▸ **WORK ORDER**: Which lines of the entries below run from the one holding "AUDIO3 pin TX: 15 -> 2" to the one holding "JOY3 pin VRX: B10 -> A0", inclusive? Set down exactly those lines and no others.

____ DATA SECTION

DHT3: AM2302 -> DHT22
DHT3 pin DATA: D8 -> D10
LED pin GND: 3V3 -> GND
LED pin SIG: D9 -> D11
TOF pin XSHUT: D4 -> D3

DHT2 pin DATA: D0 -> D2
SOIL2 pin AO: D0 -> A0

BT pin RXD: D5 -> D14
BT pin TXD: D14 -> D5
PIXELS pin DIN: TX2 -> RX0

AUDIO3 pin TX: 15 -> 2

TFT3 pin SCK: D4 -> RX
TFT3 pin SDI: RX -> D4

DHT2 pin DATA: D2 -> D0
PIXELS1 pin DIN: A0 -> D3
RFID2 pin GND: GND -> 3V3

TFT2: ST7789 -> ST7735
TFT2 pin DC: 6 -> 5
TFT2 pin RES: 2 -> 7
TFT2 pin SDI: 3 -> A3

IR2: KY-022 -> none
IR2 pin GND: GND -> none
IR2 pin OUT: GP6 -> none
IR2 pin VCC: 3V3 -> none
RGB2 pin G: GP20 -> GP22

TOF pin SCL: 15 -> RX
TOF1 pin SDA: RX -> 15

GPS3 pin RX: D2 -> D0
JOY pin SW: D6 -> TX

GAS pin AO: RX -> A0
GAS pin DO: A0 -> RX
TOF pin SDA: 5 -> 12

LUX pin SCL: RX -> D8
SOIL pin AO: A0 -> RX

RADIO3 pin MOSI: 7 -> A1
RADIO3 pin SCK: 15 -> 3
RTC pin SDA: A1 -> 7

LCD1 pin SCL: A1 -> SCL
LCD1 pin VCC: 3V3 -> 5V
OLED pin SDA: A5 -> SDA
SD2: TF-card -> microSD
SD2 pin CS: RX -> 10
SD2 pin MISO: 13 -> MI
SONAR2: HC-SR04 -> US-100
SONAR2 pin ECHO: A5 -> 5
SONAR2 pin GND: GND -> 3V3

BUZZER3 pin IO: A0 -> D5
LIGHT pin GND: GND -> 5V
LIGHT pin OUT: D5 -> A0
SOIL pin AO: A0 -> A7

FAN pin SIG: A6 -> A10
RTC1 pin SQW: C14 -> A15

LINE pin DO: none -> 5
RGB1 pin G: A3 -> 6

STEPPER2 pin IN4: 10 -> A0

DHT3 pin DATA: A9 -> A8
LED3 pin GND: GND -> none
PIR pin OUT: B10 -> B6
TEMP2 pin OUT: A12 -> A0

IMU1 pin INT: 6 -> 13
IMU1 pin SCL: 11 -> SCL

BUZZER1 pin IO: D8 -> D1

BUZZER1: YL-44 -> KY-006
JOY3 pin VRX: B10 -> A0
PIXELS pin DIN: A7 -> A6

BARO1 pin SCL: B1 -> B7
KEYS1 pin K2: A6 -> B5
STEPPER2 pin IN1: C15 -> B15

________

▸ **RESULT OF THE EXERCISE**:
AUDIO3 pin TX: 15 -> 2

TFT3 pin SCK: D4 -> RX
TFT3 pin SDI: RX -> D4

DHT2 pin DATA: D2 -> D0
PIXELS1 pin DIN: A0 -> D3
RFID2 pin GND: GND -> 3V3

TFT2: ST7789 -> ST7735
TFT2 pin DC: 6 -> 5
TFT2 pin RES: 2 -> 7
TFT2 pin SDI: 3 -> A3

IR2: KY-022 -> none
IR2 pin GND: GND -> none
IR2 pin OUT: GP6 -> none
IR2 pin VCC: 3V3 -> none
RGB2 pin G: GP20 -> GP22

TOF pin SCL: 15 -> RX
TOF1 pin SDA: RX -> 15

GPS3 pin RX: D2 -> D0
JOY pin SW: D6 -> TX

GAS pin AO: RX -> A0
GAS pin DO: A0 -> RX
TOF pin SDA: 5 -> 12

LUX pin SCL: RX -> D8
SOIL pin AO: A0 -> RX

RADIO3 pin MOSI: 7 -> A1
RADIO3 pin SCK: 15 -> 3
RTC pin SDA: A1 -> 7

LCD1 pin SCL: A1 -> SCL
LCD1 pin VCC: 3V3 -> 5V
OLED pin SDA: A5 -> SDA
SD2: TF-card -> microSD
SD2 pin CS: RX -> 10
SD2 pin MISO: 13 -> MI
SONAR2: HC-SR04 -> US-100
SONAR2 pin ECHO: A5 -> 5
SONAR2 pin GND: GND -> 3V3

BUZZER3 pin IO: A0 -> D5
LIGHT pin GND: GND -> 5V
LIGHT pin OUT: D5 -> A0
SOIL pin AO: A0 -> A7

FAN pin SIG: A6 -> A10
RTC1 pin SQW: C14 -> A15

LINE pin DO: none -> 5
RGB1 pin G: A3 -> 6

STEPPER2 pin IN4: 10 -> A0

DHT3 pin DATA: A9 -> A8
LED3 pin GND: GND -> none
PIR pin OUT: B10 -> B6
TEMP2 pin OUT: A12 -> A0

IMU1 pin INT: 6 -> 13
IMU1 pin SCL: 11 -> SCL

BUZZER1 pin IO: D8 -> D1

BUZZER1: YL-44 -> KY-006
JOY3 pin VRX: B10 -> A0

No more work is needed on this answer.